**INSTRUCTIONS FOR THE TASK**.
Repeat, exactly and with no pictures, the lines that run from the beginning of the entries through the line containing "floor lamp: (37, 113) -> (163, 91), moved".

================

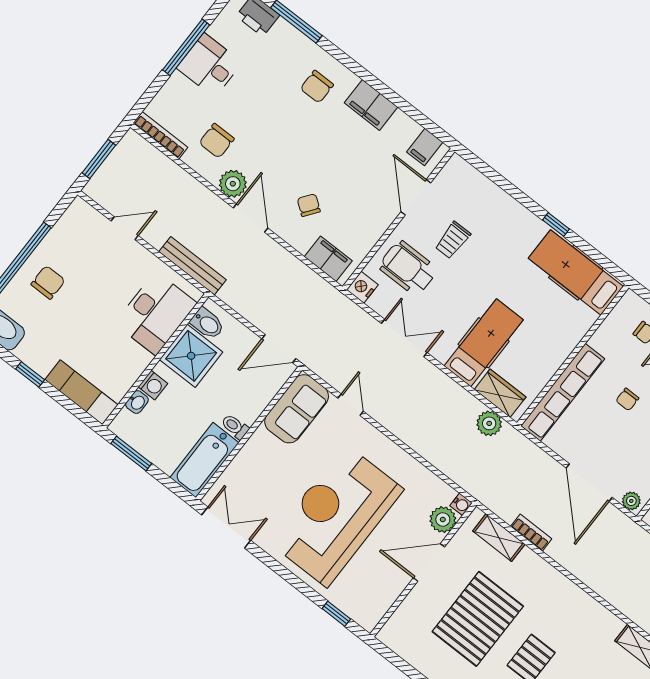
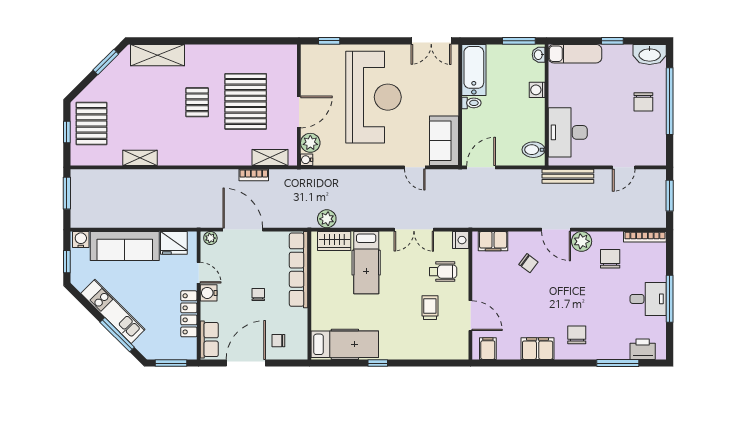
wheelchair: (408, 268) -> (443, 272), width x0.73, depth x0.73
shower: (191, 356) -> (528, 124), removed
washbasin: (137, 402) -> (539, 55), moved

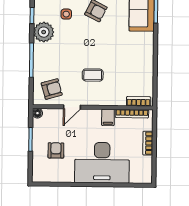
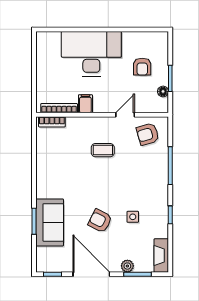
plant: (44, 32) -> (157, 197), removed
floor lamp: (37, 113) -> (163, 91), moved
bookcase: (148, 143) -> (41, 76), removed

================

**REPLY TO THE TASK**.
wheelchair: (408, 268) -> (443, 272), width x0.73, depth x0.73
shower: (191, 356) -> (528, 124), removed
washbasin: (137, 402) -> (539, 55), moved

plant: (44, 32) -> (157, 197), removed
floor lamp: (37, 113) -> (163, 91), moved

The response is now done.